═════ EXERCISE DATA ═════

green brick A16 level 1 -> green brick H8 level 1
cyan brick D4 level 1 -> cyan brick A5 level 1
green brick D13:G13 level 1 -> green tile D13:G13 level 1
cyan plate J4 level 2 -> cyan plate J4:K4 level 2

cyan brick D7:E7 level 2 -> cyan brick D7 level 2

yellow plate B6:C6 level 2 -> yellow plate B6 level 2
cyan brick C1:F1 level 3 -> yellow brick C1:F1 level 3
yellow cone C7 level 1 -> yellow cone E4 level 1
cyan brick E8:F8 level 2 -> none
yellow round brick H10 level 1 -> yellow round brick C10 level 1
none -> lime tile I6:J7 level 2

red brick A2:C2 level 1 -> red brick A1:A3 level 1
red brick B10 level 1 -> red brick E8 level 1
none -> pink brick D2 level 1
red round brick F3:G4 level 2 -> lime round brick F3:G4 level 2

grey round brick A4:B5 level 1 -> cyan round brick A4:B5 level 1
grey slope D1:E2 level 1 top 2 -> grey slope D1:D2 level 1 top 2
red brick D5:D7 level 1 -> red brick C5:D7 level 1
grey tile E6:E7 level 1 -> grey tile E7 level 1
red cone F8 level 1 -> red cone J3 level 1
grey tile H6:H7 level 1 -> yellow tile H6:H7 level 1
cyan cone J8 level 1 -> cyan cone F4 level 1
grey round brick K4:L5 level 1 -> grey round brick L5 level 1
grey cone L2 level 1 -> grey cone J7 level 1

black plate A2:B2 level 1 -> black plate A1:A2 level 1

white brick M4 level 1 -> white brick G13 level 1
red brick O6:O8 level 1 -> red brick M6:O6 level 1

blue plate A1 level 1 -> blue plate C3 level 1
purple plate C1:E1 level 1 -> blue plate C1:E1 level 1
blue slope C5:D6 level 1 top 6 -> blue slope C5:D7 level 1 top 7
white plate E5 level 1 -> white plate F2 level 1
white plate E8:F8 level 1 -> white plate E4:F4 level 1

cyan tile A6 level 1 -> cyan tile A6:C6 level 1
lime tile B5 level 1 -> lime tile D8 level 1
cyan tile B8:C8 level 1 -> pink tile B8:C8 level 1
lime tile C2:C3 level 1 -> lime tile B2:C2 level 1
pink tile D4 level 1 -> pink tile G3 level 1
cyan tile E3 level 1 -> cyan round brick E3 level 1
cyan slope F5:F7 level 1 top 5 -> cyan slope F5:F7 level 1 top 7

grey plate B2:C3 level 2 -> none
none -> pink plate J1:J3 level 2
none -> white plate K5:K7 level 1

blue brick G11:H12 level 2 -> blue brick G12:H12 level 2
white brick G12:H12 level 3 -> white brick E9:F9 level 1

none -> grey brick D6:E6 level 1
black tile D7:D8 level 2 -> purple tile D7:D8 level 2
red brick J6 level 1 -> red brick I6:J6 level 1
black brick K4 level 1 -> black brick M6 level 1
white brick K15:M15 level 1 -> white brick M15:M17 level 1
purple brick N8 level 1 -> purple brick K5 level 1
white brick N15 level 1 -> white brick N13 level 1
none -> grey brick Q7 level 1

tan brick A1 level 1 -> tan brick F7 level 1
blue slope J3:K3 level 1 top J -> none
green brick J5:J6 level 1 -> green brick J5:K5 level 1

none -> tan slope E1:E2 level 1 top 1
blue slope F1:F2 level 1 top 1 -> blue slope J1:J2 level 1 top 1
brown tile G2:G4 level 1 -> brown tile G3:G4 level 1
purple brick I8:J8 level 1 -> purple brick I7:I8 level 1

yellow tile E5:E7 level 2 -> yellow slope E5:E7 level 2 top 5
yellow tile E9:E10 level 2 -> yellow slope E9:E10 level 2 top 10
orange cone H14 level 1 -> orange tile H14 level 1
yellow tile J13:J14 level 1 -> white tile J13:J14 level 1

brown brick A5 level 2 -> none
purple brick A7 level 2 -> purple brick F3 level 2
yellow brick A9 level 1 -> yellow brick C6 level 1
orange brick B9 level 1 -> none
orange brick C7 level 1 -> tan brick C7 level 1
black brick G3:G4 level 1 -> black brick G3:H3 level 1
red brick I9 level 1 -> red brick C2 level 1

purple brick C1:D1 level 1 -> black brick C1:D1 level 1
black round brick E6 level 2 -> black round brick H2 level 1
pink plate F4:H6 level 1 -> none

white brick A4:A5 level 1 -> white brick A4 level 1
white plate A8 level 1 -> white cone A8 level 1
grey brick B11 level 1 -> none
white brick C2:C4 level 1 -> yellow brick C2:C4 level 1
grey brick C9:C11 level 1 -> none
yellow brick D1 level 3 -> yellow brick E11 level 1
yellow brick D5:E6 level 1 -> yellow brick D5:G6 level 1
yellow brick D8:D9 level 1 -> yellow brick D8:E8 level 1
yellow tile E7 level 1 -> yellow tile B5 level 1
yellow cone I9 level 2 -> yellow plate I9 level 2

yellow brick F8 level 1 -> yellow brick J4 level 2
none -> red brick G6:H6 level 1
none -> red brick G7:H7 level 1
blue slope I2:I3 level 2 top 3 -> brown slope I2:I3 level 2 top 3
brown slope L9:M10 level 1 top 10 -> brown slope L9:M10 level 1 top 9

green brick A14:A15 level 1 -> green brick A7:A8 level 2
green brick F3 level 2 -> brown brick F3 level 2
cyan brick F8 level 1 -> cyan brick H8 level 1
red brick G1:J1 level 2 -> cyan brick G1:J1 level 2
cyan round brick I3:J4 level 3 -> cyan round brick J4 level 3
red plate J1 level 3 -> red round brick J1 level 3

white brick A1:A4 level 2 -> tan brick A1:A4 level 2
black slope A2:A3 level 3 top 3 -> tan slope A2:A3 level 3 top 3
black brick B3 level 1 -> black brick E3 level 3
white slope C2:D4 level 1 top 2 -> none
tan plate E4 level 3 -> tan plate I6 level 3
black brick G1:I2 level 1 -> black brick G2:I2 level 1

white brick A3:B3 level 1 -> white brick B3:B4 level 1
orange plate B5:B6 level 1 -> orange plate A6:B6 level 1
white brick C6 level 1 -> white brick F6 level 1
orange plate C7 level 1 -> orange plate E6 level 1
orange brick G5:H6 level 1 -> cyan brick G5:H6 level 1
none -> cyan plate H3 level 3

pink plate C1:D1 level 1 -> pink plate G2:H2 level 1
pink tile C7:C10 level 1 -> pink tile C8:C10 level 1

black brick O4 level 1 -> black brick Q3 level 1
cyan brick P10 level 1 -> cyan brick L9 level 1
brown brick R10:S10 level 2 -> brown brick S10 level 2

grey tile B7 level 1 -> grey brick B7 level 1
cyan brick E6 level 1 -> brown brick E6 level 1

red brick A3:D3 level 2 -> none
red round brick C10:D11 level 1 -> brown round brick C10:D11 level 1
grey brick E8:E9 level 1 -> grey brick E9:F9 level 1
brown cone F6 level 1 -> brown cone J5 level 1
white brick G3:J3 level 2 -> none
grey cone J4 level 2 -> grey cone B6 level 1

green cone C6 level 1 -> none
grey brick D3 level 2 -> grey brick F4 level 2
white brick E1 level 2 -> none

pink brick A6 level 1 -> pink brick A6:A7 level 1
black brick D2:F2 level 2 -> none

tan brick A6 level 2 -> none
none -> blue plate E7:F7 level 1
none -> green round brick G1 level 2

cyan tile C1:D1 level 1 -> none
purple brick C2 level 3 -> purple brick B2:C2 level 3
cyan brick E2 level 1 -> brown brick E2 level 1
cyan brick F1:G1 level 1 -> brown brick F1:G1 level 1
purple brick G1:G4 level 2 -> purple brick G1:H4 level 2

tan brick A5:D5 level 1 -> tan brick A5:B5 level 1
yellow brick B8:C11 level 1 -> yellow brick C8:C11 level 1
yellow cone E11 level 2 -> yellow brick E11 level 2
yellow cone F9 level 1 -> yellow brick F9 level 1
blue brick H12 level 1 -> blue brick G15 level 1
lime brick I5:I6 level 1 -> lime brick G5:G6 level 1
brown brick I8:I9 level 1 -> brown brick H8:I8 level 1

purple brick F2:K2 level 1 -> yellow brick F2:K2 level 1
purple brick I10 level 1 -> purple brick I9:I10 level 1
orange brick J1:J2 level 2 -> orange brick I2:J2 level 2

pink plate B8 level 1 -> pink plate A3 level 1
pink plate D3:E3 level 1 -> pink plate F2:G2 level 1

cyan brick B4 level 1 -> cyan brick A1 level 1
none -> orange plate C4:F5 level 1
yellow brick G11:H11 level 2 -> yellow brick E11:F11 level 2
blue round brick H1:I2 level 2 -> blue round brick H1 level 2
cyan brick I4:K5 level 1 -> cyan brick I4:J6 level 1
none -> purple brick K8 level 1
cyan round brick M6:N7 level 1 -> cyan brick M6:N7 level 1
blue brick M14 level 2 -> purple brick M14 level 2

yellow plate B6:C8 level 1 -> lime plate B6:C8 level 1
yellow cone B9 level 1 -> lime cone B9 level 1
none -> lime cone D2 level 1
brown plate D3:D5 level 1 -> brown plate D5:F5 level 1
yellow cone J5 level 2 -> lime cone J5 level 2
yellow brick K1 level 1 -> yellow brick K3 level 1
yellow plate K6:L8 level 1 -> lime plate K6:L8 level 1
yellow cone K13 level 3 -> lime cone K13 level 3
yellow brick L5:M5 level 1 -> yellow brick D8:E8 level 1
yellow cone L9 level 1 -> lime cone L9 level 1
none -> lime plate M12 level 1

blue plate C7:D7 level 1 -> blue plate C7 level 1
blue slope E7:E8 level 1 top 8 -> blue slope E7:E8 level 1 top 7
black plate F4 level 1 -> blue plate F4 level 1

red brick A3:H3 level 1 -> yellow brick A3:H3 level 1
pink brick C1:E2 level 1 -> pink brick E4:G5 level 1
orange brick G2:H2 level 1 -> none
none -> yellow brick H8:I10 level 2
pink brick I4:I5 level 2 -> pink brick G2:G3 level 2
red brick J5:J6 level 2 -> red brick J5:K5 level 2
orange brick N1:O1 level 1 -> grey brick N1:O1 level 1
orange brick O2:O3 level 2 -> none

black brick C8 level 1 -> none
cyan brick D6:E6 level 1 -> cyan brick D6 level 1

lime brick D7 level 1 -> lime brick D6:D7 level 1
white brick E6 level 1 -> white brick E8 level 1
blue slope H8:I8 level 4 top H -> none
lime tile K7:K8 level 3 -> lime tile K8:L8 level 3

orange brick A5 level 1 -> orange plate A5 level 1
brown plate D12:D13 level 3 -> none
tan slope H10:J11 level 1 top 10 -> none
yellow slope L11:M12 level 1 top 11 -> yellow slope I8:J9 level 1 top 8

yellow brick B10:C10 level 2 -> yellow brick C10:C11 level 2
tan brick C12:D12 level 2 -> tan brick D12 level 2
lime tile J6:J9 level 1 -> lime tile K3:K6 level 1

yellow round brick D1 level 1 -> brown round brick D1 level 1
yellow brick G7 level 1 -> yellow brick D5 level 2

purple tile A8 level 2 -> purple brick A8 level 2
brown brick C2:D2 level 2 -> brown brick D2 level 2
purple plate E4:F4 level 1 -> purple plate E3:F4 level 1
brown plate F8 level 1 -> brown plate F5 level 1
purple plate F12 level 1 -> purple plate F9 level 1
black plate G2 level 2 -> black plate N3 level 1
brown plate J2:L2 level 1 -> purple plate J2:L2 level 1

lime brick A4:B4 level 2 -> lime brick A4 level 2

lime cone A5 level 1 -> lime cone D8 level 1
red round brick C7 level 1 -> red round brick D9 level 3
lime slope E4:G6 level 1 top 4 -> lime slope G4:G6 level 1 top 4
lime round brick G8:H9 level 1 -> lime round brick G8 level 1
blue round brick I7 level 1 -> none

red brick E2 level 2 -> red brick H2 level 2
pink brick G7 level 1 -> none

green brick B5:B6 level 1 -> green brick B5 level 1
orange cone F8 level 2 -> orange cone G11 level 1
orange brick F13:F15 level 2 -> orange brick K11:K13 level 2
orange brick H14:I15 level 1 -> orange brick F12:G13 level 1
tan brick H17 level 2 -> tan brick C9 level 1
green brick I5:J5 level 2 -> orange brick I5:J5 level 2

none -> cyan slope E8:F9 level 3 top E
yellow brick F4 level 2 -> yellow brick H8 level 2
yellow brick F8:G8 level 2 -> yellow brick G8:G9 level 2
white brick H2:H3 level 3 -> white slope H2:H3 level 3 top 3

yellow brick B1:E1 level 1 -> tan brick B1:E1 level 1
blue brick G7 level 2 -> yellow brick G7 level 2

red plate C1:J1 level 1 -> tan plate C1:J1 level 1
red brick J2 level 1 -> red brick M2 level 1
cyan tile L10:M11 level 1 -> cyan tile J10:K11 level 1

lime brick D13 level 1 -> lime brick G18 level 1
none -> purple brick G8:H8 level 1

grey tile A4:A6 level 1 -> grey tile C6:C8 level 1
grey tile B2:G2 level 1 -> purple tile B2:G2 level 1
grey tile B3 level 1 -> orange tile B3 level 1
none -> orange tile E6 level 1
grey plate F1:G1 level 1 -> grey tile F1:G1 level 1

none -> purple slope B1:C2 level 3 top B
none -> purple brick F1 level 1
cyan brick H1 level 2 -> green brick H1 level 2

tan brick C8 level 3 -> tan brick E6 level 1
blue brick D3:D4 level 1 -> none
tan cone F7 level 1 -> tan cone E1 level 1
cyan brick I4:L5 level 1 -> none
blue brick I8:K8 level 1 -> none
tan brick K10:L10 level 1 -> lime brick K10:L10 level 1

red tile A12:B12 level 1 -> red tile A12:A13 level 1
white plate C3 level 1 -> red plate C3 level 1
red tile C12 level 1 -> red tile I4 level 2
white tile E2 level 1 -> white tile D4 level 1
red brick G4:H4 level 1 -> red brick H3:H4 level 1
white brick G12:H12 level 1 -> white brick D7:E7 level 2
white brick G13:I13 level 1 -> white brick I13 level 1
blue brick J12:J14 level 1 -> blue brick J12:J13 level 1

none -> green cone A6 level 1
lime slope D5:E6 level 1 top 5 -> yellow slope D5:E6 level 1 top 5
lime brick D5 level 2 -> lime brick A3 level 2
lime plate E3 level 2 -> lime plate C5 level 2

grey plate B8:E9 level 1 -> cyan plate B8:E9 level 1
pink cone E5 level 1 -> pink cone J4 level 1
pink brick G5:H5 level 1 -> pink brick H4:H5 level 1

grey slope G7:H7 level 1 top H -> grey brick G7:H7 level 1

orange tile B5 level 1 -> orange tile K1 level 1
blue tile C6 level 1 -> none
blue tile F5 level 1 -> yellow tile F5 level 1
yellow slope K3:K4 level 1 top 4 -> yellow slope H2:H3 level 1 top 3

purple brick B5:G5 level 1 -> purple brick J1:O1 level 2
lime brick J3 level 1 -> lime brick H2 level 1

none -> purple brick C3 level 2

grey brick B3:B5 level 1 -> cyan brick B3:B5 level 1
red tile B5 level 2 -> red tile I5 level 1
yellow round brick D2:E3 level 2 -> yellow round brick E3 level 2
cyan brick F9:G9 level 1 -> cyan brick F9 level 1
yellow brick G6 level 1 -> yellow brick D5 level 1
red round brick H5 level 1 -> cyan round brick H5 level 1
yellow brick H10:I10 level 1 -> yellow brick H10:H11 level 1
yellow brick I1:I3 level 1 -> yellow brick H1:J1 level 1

═════

REQUIRED ACTION: All that is wanted is a faithful reproduction of the line above with "orange brick F13:F15", the line with "white brick H2:H3", and every line in between.

OUTPUT FOR THIS EXERCISE:
orange brick F13:F15 level 2 -> orange brick K11:K13 level 2
orange brick H14:I15 level 1 -> orange brick F12:G13 level 1
tan brick H17 level 2 -> tan brick C9 level 1
green brick I5:J5 level 2 -> orange brick I5:J5 level 2

none -> cyan slope E8:F9 level 3 top E
yellow brick F4 level 2 -> yellow brick H8 level 2
yellow brick F8:G8 level 2 -> yellow brick G8:G9 level 2
white brick H2:H3 level 3 -> white slope H2:H3 level 3 top 3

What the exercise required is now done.